*TASK GOAL*
Please print nothing but the lines from the one with "none -> brown brick G1:H1 level 1" to the last line of the records below, and omit pictures.

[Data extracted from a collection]
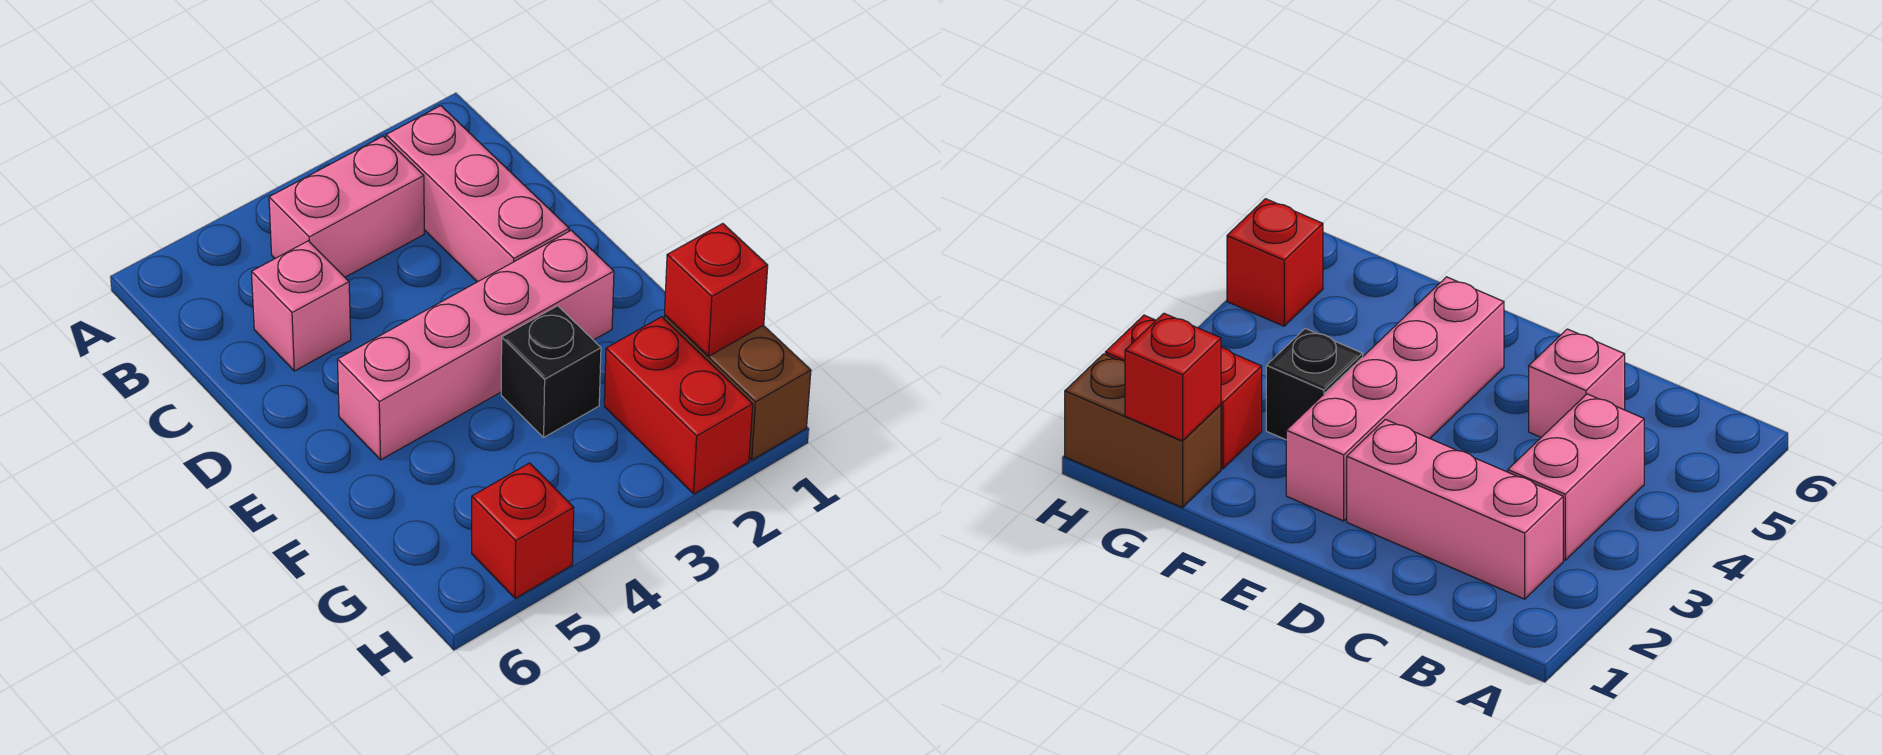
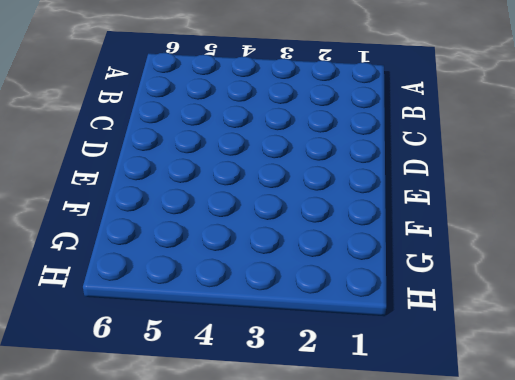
none -> pink brick B2:D2 level 1
none -> pink brick B3:B4 level 1

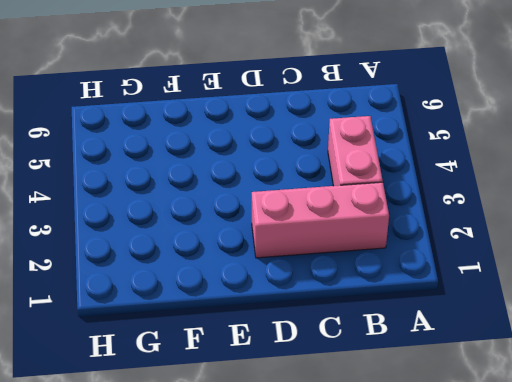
none -> pink brick C5 level 1
none -> pink brick E2:E5 level 1

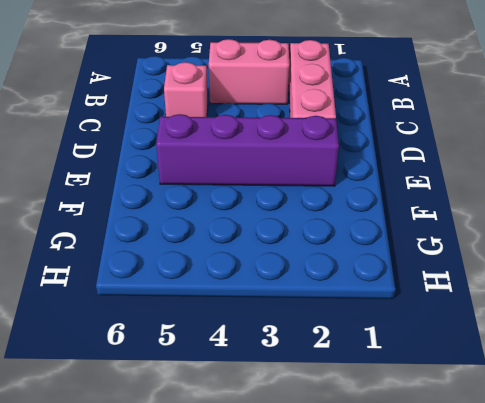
purple brick E2:E5 level 1 -> pink brick E2:E5 level 1
none -> black brick F3 level 1
none -> brown brick G1:H1 level 1

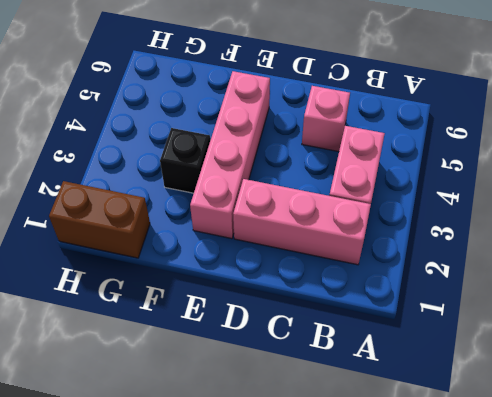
none -> red brick G2:H2 level 1
none -> red brick H5 level 1

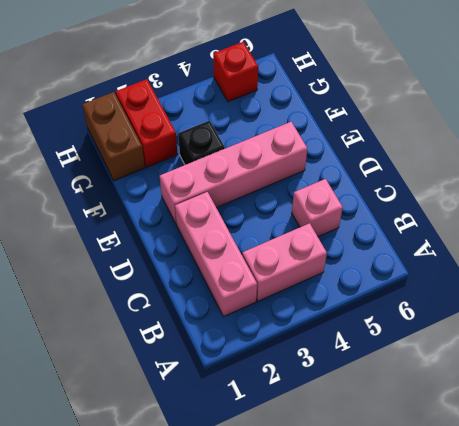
none -> red brick G1 level 2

*SOLUTION TO THIS EXERCISE*
none -> brown brick G1:H1 level 1

none -> red brick G2:H2 level 1
none -> red brick H5 level 1

none -> red brick G1 level 2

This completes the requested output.